======== INPUT FOR THIS TASK
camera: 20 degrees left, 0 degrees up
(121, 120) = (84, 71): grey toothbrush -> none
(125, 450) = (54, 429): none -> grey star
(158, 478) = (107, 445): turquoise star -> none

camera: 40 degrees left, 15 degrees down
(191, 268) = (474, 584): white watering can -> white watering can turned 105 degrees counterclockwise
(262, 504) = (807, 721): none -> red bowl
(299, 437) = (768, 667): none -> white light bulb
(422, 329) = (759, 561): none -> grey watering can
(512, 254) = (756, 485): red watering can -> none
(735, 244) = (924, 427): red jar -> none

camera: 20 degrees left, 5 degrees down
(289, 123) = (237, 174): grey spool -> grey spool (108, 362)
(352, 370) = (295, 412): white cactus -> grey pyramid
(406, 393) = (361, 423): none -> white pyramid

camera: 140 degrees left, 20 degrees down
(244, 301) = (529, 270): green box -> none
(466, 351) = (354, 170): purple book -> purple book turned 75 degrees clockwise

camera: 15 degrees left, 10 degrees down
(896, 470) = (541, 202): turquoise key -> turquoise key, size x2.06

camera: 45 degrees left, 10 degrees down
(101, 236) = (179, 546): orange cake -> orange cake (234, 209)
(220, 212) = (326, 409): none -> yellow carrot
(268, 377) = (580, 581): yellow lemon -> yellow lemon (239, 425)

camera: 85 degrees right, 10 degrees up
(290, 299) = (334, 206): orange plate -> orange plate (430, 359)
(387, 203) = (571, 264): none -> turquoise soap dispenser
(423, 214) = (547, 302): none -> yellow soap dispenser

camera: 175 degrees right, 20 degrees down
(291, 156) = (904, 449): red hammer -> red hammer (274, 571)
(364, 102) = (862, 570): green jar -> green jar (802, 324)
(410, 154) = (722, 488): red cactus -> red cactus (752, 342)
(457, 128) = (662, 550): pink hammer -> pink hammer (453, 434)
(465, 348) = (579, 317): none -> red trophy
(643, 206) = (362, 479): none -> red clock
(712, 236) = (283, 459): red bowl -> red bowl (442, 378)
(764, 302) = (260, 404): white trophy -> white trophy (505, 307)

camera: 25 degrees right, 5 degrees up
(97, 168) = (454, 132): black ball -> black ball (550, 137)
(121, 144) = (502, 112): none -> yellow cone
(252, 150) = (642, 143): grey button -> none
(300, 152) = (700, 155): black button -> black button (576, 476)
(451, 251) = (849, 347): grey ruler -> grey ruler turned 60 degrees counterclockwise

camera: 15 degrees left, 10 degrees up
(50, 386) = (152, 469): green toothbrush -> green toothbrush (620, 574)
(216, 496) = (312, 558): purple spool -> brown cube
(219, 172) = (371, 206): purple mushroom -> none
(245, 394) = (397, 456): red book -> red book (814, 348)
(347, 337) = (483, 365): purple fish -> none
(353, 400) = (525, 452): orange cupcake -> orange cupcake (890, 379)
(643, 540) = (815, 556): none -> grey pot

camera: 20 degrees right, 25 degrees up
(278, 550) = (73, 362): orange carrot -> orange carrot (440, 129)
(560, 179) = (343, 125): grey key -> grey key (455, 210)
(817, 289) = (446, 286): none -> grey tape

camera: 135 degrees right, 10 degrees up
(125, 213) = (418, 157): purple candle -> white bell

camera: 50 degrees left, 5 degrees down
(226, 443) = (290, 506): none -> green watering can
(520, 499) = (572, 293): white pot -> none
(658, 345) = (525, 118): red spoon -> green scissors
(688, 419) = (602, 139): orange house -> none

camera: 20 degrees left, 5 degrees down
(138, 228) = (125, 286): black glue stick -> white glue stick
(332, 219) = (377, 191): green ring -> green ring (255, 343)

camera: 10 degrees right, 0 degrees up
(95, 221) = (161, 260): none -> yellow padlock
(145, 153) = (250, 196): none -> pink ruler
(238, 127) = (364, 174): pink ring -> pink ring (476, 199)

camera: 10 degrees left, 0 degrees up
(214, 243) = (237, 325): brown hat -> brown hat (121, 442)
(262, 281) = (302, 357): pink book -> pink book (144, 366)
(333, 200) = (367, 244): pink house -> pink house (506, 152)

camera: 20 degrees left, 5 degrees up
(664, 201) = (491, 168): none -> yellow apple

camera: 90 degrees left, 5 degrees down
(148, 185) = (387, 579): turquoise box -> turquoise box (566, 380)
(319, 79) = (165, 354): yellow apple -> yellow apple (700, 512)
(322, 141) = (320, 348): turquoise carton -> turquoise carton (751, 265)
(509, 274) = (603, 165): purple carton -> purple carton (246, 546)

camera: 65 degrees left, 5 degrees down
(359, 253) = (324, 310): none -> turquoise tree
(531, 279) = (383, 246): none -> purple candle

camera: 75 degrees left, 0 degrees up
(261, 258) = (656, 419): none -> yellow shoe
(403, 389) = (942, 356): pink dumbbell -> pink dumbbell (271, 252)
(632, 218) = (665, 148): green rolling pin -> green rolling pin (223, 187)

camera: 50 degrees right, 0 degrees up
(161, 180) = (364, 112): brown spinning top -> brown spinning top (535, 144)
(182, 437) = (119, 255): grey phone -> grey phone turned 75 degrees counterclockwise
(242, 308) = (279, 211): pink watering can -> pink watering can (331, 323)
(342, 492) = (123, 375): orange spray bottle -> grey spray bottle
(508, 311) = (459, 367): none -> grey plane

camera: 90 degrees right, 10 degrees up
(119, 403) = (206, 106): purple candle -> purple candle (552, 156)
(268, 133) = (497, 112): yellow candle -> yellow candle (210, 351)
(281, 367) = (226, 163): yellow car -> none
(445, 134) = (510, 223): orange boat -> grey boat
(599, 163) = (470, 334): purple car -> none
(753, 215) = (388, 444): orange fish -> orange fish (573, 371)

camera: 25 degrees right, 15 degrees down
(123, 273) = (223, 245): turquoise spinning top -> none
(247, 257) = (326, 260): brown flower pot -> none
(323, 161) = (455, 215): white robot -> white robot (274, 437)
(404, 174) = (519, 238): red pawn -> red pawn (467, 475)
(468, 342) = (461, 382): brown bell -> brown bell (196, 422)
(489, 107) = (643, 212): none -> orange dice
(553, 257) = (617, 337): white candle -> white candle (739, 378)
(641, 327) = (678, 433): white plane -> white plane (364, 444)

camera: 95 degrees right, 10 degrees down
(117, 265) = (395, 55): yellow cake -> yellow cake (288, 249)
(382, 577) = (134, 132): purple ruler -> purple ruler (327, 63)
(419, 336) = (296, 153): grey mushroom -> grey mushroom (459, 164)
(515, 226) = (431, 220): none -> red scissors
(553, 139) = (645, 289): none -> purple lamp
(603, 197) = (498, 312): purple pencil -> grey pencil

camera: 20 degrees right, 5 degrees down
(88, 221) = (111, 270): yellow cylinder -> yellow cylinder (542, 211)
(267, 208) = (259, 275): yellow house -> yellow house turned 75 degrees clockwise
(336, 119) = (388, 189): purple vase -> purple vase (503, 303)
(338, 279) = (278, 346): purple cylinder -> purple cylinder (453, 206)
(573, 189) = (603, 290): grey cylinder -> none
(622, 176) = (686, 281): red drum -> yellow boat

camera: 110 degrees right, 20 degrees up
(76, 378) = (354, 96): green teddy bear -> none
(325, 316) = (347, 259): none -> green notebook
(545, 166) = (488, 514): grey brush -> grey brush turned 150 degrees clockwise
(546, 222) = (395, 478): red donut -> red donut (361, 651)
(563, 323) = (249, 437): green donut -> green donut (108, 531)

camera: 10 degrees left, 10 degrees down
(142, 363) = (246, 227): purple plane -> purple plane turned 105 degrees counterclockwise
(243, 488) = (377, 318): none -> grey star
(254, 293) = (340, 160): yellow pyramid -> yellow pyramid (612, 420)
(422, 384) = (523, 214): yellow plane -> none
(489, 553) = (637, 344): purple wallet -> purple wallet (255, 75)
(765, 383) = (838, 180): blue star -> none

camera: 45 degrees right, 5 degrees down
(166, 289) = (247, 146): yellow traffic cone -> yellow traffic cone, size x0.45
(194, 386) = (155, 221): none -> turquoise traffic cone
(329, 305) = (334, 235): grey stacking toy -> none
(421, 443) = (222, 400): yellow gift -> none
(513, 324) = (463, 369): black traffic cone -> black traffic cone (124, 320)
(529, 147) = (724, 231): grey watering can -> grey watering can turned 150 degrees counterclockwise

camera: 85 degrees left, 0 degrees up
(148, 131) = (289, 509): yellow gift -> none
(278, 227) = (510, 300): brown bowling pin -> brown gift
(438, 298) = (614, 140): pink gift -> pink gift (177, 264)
================
## WHAT IS REQUIRED
When a line among the entries contains "carrot", pull that line out.

## RESULT FOR THIS TASK
(220, 212) = (326, 409): none -> yellow carrot
(278, 550) = (73, 362): orange carrot -> orange carrot (440, 129)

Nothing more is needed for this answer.